##### Data supplied #####

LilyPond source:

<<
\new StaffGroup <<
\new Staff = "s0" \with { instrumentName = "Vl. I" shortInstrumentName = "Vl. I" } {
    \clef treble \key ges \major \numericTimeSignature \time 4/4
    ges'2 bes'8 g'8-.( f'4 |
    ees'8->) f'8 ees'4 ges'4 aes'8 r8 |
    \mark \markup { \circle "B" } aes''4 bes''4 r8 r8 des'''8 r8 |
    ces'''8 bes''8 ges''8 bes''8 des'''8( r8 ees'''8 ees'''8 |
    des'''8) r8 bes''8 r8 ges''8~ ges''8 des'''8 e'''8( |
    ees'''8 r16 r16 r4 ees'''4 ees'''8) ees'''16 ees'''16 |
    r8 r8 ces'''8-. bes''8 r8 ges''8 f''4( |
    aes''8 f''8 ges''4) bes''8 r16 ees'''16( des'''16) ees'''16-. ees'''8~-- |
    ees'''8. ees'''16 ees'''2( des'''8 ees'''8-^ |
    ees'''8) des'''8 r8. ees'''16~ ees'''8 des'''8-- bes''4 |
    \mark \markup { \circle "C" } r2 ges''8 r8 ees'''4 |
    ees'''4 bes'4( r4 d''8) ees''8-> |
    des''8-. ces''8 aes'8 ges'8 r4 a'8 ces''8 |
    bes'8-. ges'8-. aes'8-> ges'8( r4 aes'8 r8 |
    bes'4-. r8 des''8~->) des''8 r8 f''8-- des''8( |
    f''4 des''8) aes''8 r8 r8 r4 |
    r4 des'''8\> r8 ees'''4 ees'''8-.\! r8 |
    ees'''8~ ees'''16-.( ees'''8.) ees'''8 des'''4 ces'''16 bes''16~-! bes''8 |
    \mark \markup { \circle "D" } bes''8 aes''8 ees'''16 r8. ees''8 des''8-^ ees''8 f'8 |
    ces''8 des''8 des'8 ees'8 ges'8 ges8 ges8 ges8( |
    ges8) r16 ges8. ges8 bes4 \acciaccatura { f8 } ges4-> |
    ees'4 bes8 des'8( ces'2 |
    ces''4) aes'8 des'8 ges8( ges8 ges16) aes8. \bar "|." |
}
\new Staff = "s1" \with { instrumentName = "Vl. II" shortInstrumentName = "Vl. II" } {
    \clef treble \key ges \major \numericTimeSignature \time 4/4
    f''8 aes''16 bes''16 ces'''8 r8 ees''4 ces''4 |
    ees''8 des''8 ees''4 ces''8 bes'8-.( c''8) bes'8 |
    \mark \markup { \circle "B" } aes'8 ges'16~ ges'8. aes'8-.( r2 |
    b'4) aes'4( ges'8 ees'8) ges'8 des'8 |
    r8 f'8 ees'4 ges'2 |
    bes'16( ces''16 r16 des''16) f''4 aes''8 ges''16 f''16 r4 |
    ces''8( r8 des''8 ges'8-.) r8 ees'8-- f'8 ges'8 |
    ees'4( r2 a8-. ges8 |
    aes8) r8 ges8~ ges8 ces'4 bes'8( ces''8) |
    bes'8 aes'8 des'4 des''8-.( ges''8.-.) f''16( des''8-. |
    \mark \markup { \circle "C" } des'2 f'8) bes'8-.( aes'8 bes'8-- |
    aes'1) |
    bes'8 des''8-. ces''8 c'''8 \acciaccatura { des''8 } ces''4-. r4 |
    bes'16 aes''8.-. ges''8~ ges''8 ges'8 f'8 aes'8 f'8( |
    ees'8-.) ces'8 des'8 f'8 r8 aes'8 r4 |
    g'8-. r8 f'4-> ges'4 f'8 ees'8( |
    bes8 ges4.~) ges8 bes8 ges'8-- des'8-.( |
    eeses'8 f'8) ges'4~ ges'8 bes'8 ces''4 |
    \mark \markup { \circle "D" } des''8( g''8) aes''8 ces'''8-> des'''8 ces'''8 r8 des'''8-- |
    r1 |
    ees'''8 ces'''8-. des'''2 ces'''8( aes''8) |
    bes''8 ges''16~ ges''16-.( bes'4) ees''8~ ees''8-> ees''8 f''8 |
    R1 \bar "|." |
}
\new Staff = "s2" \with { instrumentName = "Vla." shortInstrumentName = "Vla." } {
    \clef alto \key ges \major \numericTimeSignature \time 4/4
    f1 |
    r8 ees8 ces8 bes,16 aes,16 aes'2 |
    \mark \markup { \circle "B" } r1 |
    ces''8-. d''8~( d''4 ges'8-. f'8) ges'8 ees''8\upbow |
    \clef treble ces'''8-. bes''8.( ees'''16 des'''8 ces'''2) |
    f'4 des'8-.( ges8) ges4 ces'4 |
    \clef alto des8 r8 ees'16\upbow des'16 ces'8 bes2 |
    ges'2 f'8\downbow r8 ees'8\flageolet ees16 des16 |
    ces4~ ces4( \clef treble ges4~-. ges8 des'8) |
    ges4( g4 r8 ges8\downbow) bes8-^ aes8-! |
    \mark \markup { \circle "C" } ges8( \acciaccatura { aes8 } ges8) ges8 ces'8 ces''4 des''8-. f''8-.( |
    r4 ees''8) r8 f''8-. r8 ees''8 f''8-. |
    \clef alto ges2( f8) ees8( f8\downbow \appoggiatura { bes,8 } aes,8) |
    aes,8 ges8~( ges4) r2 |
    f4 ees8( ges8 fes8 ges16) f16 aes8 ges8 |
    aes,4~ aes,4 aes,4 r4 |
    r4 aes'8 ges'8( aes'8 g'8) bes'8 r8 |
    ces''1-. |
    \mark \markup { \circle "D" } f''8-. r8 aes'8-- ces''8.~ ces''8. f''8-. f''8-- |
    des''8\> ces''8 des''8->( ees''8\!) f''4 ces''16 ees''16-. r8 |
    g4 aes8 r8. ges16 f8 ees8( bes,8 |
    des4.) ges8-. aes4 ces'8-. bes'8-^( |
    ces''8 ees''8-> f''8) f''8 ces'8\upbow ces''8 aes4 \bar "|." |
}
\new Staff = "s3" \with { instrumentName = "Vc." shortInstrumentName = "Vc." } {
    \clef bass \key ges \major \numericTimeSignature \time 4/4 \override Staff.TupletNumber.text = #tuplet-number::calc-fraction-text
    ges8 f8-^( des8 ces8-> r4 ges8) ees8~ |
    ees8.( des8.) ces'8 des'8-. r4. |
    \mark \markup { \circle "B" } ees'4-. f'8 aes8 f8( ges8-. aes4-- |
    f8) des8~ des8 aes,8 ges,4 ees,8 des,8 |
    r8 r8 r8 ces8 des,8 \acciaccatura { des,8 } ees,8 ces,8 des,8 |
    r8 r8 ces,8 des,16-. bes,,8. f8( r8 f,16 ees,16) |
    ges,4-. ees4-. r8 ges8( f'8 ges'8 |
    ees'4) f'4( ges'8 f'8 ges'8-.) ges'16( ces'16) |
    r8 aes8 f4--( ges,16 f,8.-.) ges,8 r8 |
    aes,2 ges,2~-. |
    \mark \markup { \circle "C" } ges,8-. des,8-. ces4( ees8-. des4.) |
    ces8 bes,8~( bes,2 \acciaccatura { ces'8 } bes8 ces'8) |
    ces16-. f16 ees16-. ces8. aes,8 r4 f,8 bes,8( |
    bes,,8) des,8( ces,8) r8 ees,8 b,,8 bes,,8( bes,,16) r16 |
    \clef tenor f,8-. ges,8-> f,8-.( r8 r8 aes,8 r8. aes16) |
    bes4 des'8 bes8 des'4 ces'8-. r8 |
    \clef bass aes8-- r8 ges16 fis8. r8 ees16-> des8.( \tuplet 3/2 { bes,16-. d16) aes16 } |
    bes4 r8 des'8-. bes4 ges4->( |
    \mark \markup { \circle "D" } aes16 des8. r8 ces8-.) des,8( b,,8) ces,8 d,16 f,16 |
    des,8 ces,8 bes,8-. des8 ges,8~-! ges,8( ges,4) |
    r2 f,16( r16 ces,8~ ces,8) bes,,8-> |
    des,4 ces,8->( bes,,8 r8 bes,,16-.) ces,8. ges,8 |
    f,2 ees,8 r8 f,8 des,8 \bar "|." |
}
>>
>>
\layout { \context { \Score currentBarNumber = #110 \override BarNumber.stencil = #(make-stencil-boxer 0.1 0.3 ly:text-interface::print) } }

#####

Find each line in the items above that contains the string "bass", and copy those lines out in full.

### [Written answer]
    \clef bass \key ges \major \numericTimeSignature \time 4/4 \override Staff.TupletNumber.text = #tuplet-number::calc-fraction-text
    \clef bass aes8-- r8 ges16 fis8. r8 ees16-> des8.( \tuplet 3/2 { bes,16-. d16) aes16 } |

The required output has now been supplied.